## [PROBLEM REQUIREMENTS]
From the material below, please set down exactly the lines starting with the one with "camera: 25 degrees right, 20 degrees down" and going on through the one with "(733, 261) = (407, 344): brown", without a single picture.

## [SUPPLIED DATA]

╭──

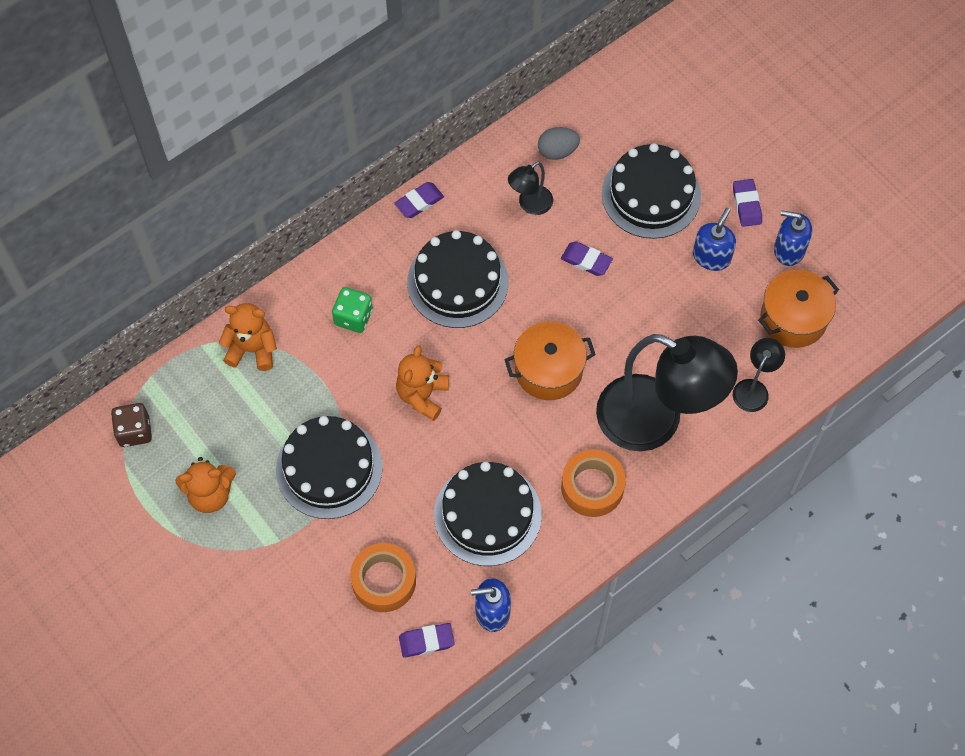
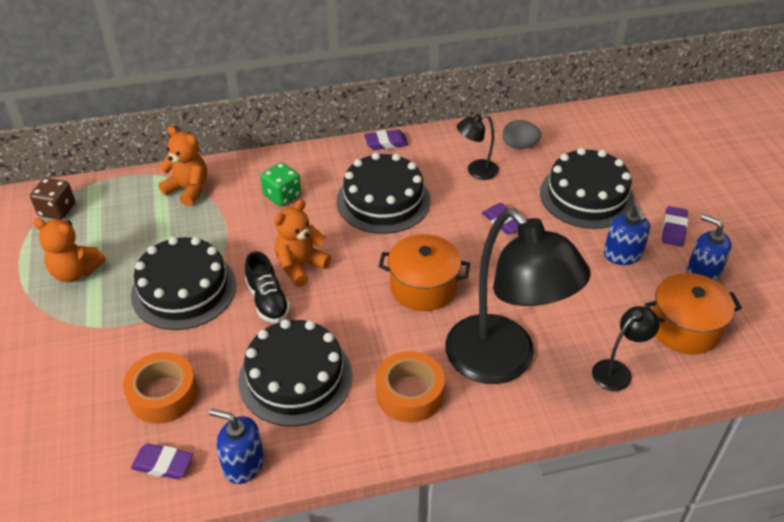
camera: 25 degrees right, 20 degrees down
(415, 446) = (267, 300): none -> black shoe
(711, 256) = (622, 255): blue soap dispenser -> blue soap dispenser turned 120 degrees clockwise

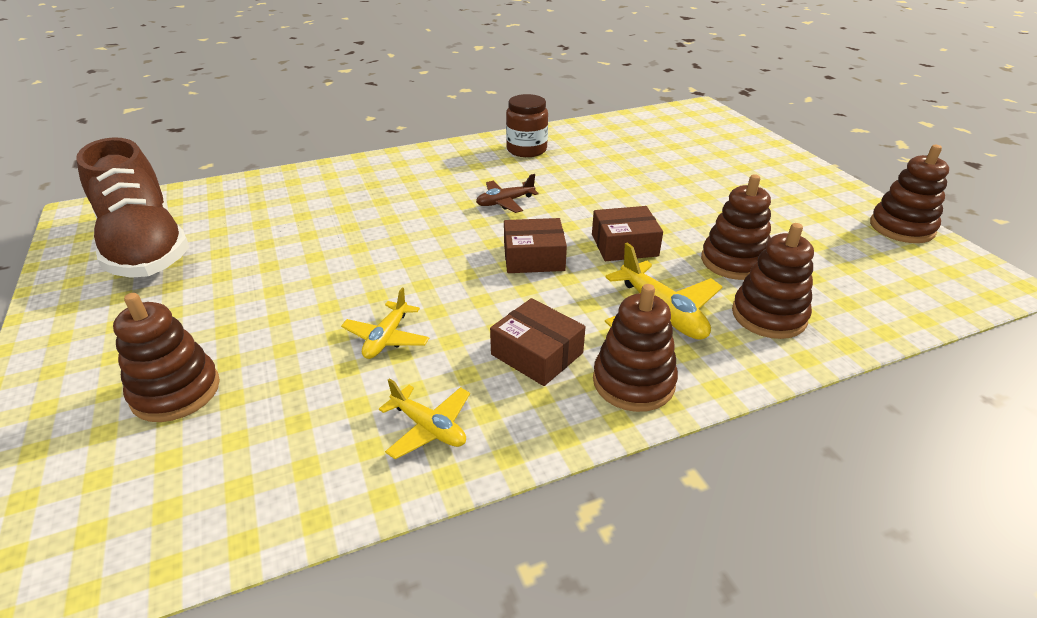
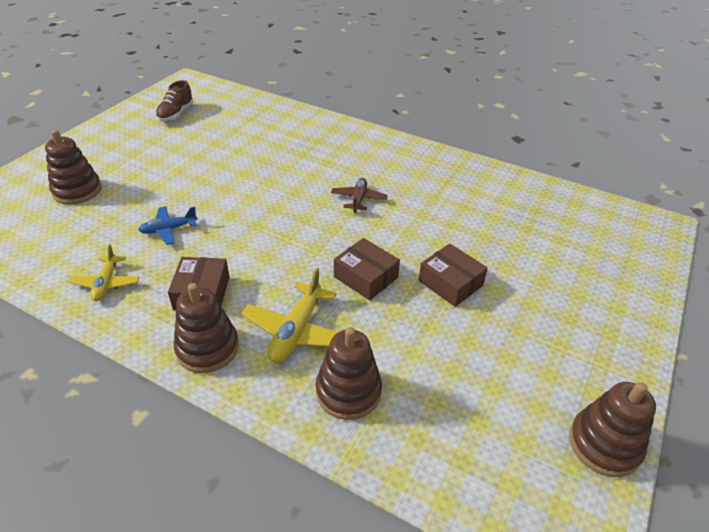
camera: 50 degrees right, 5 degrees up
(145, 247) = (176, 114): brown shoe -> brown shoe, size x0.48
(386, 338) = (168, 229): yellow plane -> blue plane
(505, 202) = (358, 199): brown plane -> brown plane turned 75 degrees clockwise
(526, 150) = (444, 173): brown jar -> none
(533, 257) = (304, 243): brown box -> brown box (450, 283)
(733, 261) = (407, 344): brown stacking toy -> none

╰──
╭──

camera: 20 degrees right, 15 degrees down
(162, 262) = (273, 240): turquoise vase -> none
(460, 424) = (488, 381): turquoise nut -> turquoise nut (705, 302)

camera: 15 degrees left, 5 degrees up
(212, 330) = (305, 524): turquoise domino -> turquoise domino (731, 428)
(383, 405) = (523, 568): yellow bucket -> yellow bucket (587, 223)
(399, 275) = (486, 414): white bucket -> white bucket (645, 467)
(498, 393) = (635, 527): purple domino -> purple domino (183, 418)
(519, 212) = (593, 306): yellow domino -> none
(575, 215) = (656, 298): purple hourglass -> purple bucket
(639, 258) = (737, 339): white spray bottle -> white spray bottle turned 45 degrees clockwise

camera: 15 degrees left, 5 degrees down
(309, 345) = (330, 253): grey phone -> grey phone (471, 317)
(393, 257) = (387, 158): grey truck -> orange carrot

╰──

## [RESPONSE]
camera: 25 degrees right, 20 degrees down
(415, 446) = (267, 300): none -> black shoe
(711, 256) = (622, 255): blue soap dispenser -> blue soap dispenser turned 120 degrees clockwise

camera: 50 degrees right, 5 degrees up
(145, 247) = (176, 114): brown shoe -> brown shoe, size x0.48
(386, 338) = (168, 229): yellow plane -> blue plane
(505, 202) = (358, 199): brown plane -> brown plane turned 75 degrees clockwise
(526, 150) = (444, 173): brown jar -> none
(533, 257) = (304, 243): brown box -> brown box (450, 283)
(733, 261) = (407, 344): brown stacking toy -> none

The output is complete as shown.